## TASK REQUIREMENTS:
Your output must be the line containing "orange pan (no." followed by every later line in the entries below, all copied exactly.

START DATA

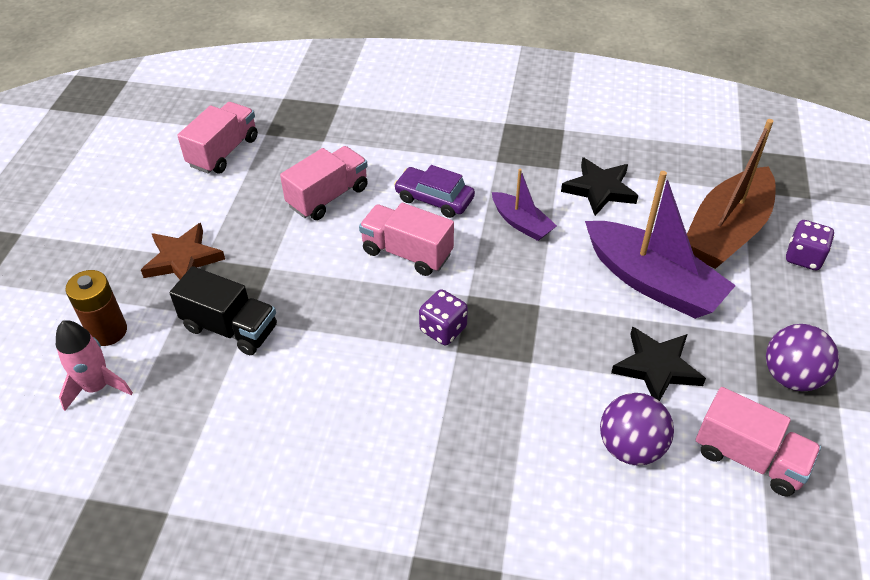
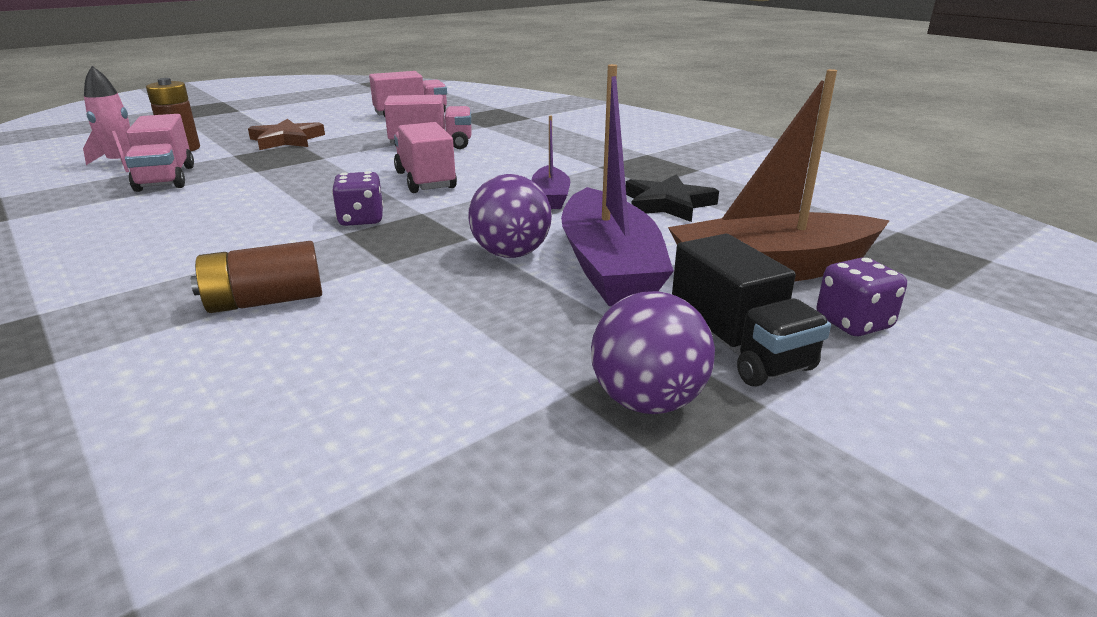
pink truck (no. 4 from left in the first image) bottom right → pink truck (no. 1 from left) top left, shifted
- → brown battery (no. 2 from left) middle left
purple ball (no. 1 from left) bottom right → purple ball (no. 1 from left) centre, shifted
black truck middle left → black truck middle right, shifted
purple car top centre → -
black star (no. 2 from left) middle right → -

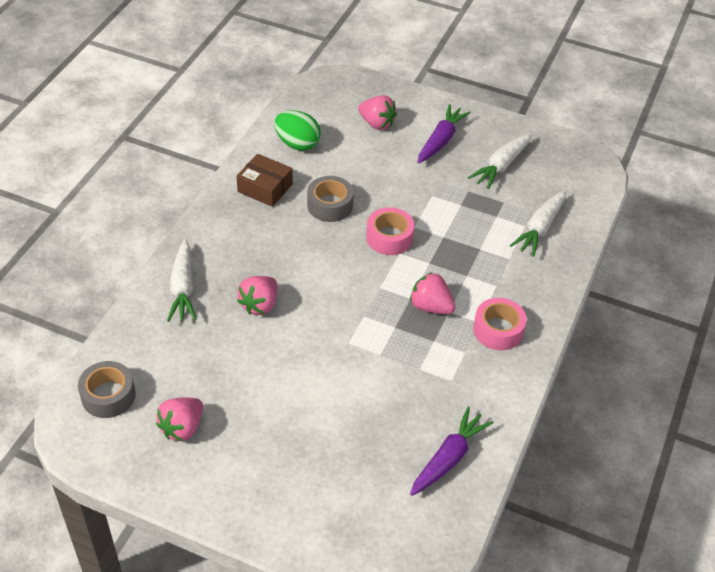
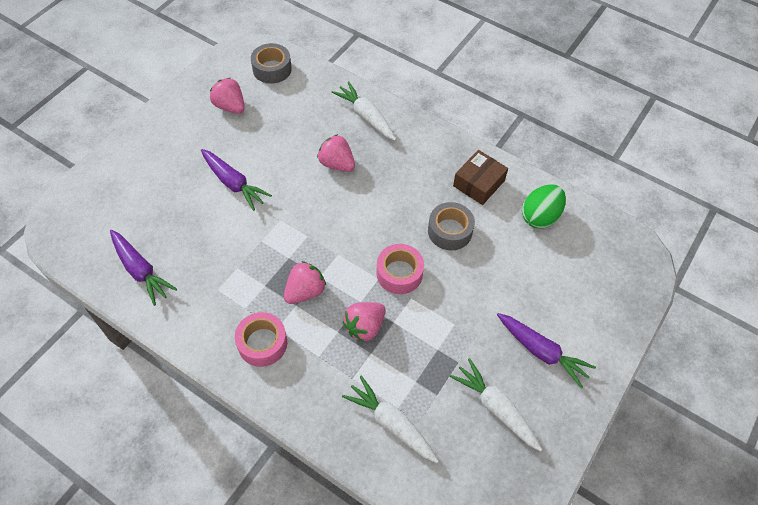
- → purple carrot (no. 2 from left) middle left
white carrot (no. 1 from left) middle left → white carrot (no. 1 from left) top centre, 45 degrees clockwise
pink strawberry (no. 3 from left in the first image) top centre → pink strawberry (no. 4 from left) centre, shifted

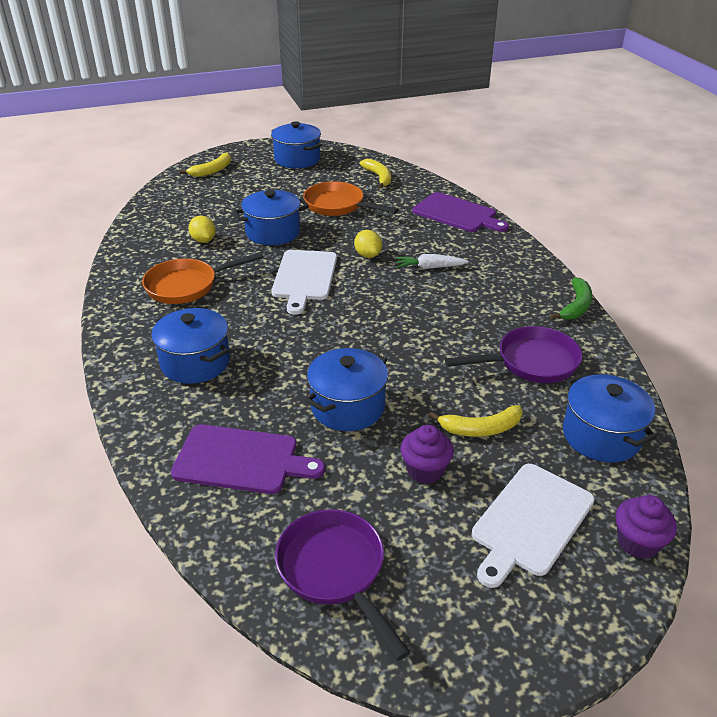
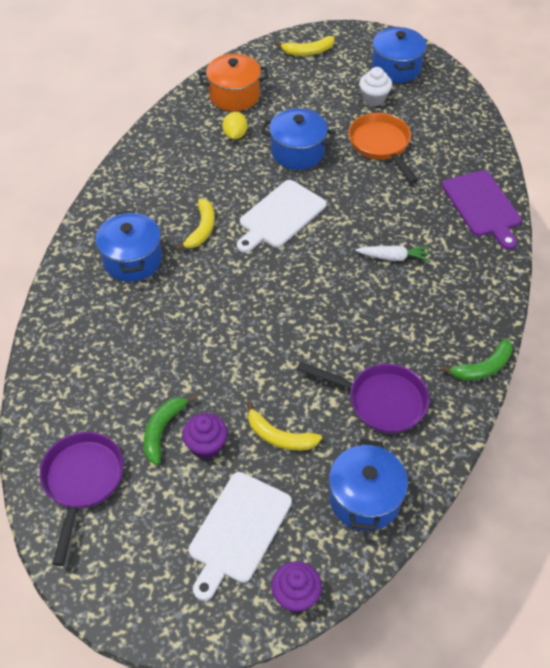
- → green banana (no. 1 from left) middle left
yellow banana (no. 2 from left in the first image) top centre → yellow banana (no. 1 from left) centre, shifted
white cutting board (no. 2 from left in the first image) bottom right → white cutting board (no. 1 from left) bottom centre, 45 degrees counterclockwise
- → orange pot top centre
white carrot centre → white carrot middle right, 150 degrees clockwise
- → white cupcake top right
orange pan (no. 1 from left) middle left → -
purple cutting board (no. 1 from left) centre → -
blue pot (no. 4 from left) centre → -
yellow lemon (no. 2 from left) centre → -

END DATA

## EXERCISE RESULT:
orange pan (no. 1 from left) middle left → -
purple cutting board (no. 1 from left) centre → -
blue pot (no. 4 from left) centre → -
yellow lemon (no. 2 from left) centre → -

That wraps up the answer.